» EXERCISE DIRECTIONS
Below are the records; work out how many lines among them contain "ellipse", and write nothing besides that number.

» SOURCE DATA
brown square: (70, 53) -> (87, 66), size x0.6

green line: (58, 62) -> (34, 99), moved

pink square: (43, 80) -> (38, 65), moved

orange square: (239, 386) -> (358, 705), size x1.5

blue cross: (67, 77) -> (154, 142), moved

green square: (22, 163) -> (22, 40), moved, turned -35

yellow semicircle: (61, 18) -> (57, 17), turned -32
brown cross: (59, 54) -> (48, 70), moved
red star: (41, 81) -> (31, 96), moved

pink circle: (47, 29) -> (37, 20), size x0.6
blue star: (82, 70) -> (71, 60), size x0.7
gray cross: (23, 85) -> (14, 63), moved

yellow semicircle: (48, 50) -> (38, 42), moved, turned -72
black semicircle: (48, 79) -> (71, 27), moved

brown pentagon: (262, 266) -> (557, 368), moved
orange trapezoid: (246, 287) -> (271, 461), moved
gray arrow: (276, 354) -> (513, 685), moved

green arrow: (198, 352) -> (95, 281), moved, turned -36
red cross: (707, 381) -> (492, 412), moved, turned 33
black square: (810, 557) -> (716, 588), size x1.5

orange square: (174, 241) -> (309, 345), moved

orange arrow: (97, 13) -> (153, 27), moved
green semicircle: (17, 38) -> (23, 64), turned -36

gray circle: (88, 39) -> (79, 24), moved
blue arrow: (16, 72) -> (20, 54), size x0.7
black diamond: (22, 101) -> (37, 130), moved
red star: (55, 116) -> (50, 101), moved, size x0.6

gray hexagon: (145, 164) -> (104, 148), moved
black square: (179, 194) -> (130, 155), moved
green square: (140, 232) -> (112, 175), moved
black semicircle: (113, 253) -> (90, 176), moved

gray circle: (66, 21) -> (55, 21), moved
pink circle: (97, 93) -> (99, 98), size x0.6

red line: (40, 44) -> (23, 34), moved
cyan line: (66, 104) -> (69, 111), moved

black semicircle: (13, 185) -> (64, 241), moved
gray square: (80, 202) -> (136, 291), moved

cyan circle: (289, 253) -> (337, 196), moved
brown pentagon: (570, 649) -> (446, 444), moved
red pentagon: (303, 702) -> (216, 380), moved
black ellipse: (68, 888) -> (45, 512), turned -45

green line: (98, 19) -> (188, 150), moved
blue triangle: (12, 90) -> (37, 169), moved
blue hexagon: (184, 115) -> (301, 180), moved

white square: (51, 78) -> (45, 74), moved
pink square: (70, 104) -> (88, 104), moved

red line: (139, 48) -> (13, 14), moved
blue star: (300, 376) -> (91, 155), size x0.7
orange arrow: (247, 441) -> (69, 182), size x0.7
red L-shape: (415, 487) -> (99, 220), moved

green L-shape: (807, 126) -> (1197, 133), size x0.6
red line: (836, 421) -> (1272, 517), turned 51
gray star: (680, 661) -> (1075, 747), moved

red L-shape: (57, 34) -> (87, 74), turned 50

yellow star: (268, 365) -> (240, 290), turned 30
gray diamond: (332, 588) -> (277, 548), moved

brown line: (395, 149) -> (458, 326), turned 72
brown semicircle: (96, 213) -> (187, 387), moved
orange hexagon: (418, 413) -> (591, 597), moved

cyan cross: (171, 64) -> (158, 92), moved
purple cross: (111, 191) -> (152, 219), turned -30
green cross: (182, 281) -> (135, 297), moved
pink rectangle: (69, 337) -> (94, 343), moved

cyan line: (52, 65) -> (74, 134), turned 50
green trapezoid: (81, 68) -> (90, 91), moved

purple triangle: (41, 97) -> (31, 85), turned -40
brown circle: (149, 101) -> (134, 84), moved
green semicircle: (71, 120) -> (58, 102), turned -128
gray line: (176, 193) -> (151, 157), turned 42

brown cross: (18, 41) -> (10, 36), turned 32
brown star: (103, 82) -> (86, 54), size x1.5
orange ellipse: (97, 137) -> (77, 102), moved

» ANSWER BOX
2